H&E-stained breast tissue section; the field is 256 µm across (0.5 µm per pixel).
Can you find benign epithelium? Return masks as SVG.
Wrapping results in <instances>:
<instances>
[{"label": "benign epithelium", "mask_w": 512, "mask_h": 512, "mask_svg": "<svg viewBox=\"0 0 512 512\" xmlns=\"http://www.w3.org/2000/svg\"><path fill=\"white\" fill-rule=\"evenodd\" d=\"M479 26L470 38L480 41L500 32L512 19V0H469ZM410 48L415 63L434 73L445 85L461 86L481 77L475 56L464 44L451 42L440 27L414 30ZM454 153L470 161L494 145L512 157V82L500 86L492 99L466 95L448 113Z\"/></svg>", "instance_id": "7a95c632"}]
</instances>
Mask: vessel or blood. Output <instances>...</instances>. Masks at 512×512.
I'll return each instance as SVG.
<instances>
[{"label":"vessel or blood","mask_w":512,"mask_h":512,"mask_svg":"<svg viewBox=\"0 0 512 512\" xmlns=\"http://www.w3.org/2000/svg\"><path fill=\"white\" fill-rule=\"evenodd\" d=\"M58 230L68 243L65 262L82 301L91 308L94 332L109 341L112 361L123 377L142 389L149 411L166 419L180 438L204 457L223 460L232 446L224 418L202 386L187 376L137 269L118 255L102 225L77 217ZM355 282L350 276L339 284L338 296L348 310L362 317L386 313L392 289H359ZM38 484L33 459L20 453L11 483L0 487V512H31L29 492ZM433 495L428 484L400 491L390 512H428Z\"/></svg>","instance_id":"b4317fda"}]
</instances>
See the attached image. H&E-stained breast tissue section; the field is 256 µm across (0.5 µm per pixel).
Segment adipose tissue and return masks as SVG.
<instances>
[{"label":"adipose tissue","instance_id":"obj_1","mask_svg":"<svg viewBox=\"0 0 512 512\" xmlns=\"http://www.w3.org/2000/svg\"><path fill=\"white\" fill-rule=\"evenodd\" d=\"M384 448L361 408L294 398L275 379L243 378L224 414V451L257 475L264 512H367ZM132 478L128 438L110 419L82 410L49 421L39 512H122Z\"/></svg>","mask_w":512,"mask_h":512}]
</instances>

EXERCISE GOAL: Every entry above should be retyped exactly as shown.

WRITTEN SOLUTION:
H&E-stained breast tissue section; the field is 256 µm across (0.5 µm per pixel).
Can you find benign epithelium? Return masks as SVG.
Wrapping results in <instances>:
<instances>
[{"label": "benign epithelium", "mask_w": 512, "mask_h": 512, "mask_svg": "<svg viewBox=\"0 0 512 512\" xmlns=\"http://www.w3.org/2000/svg\"><path fill=\"white\" fill-rule=\"evenodd\" d=\"M479 26L470 38L480 41L500 32L512 19V0H469ZM410 48L415 63L434 73L445 85L461 86L481 77L475 56L464 44L451 42L440 27L414 30ZM454 153L470 161L494 145L512 157V82L500 86L492 99L466 95L448 113Z\"/></svg>", "instance_id": "7a95c632"}]
</instances>
Mask: vessel or blood. Output <instances>...</instances>. Masks at 512×512.
I'll return each instance as SVG.
<instances>
[{"label":"vessel or blood","mask_w":512,"mask_h":512,"mask_svg":"<svg viewBox=\"0 0 512 512\" xmlns=\"http://www.w3.org/2000/svg\"><path fill=\"white\" fill-rule=\"evenodd\" d=\"M58 230L68 243L65 262L82 301L91 308L94 332L109 341L112 361L123 377L142 389L149 411L166 419L180 438L204 457L223 460L232 446L224 418L202 386L187 376L137 269L118 255L102 225L77 217ZM355 282L350 276L339 284L338 296L348 310L362 317L386 313L392 289H359ZM38 484L33 459L20 453L11 483L0 487V512H31L29 492ZM433 495L428 484L400 491L390 512H428Z\"/></svg>","instance_id":"b4317fda"}]
</instances>
See the attached image. H&E-stained breast tissue section; the field is 256 µm across (0.5 µm per pixel).
Segment adipose tissue and return masks as SVG.
<instances>
[{"label":"adipose tissue","instance_id":"obj_1","mask_svg":"<svg viewBox=\"0 0 512 512\" xmlns=\"http://www.w3.org/2000/svg\"><path fill=\"white\" fill-rule=\"evenodd\" d=\"M384 448L361 408L294 398L275 379L243 378L224 414V451L257 475L264 512H367ZM132 478L128 438L110 419L82 410L49 421L39 512H122Z\"/></svg>","mask_w":512,"mask_h":512}]
</instances>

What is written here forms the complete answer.